An exact copy of the lines from the one containing "blue tree: 4 -> 3" to the end of the records below is required, and nothing else.
════════
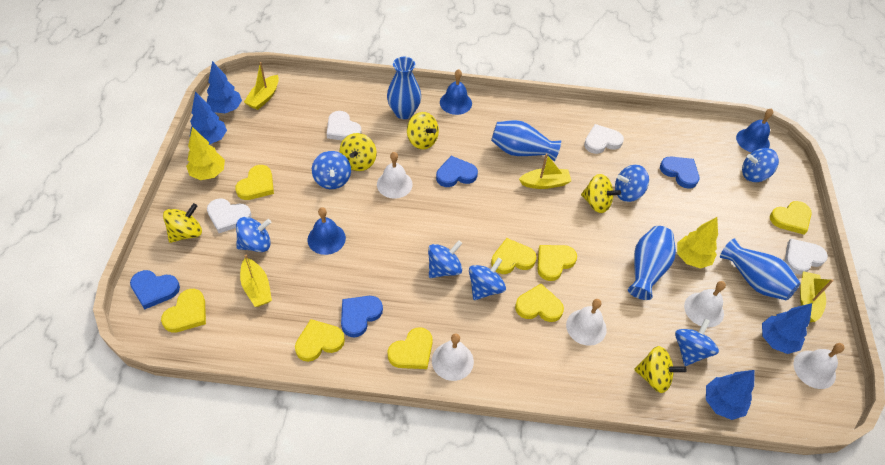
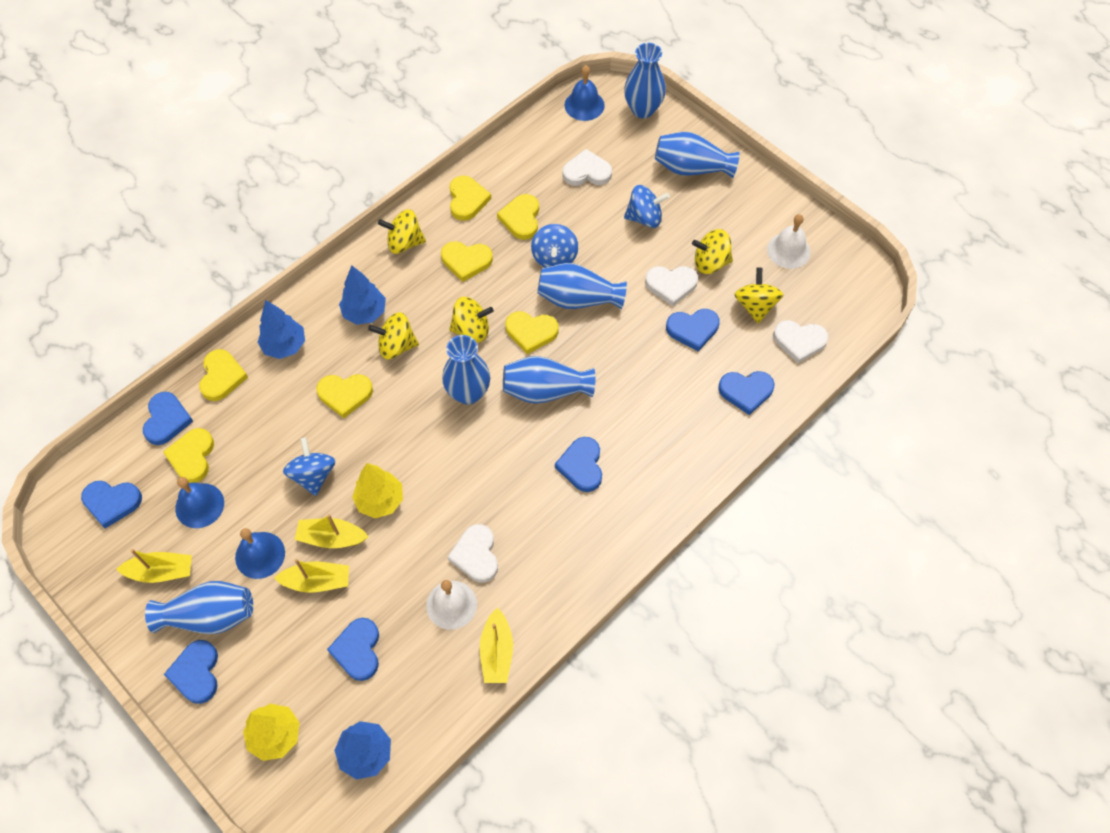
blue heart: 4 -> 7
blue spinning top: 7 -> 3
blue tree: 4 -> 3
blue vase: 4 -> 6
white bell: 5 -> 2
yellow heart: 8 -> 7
════════
■ Answer section:
blue tree: 4 -> 3
blue vase: 4 -> 6
white bell: 5 -> 2
yellow heart: 8 -> 7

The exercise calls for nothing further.